What you are asked to do
Without the pictures, print the lines from the one holding "cyan brick E2 level 2" through the last line below, both included, exactly as they stand.

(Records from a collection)
BEGIN

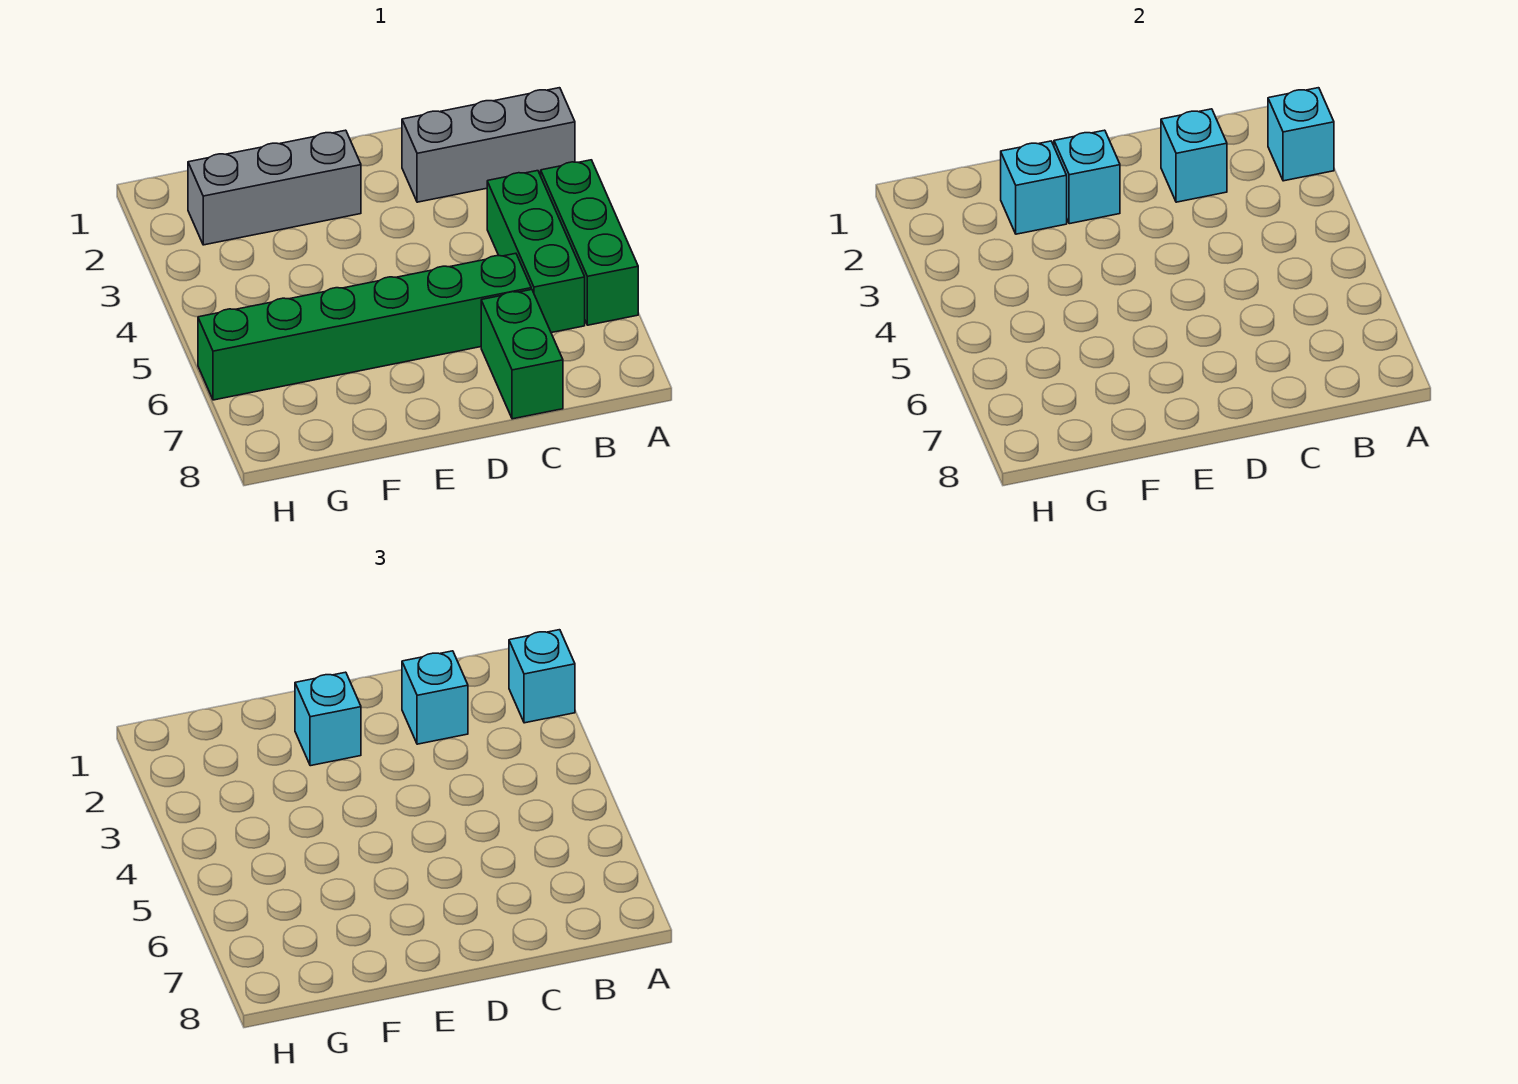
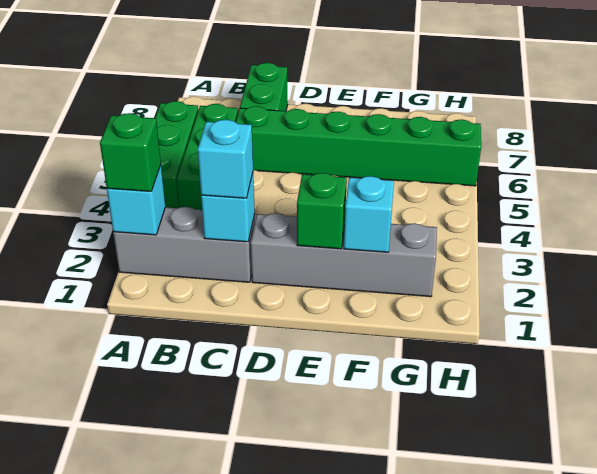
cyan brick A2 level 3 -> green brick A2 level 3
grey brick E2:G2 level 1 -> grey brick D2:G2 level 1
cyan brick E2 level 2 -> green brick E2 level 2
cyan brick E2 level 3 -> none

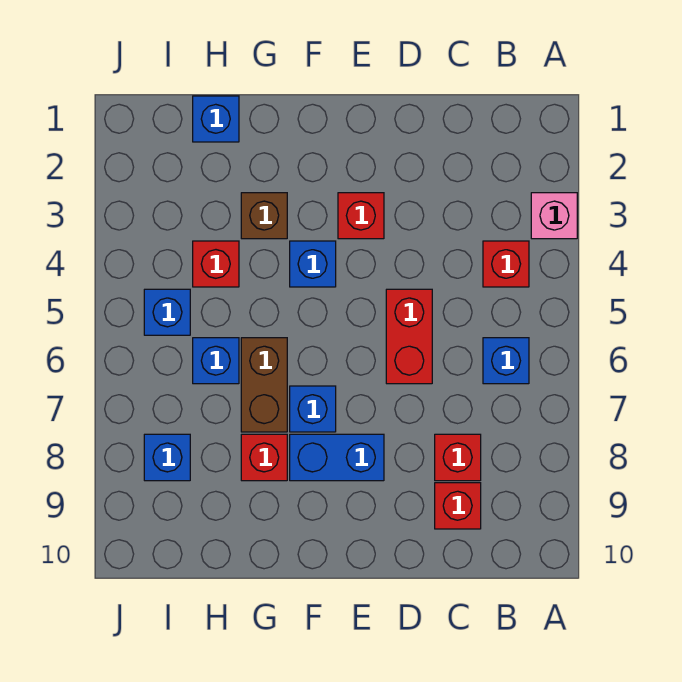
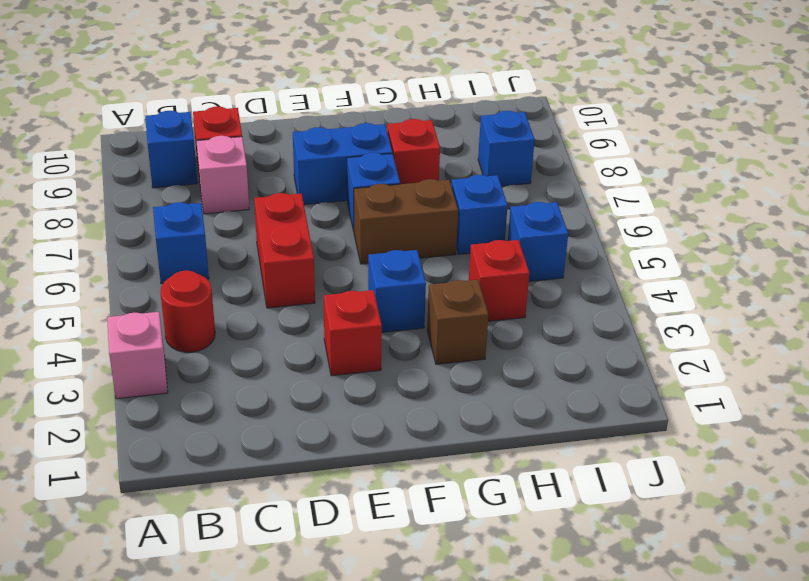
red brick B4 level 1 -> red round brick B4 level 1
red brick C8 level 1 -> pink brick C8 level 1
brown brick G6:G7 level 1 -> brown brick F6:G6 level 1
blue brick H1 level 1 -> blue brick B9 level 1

END

Output
cyan brick E2 level 2 -> green brick E2 level 2
cyan brick E2 level 3 -> none

red brick B4 level 1 -> red round brick B4 level 1
red brick C8 level 1 -> pink brick C8 level 1
brown brick G6:G7 level 1 -> brown brick F6:G6 level 1
blue brick H1 level 1 -> blue brick B9 level 1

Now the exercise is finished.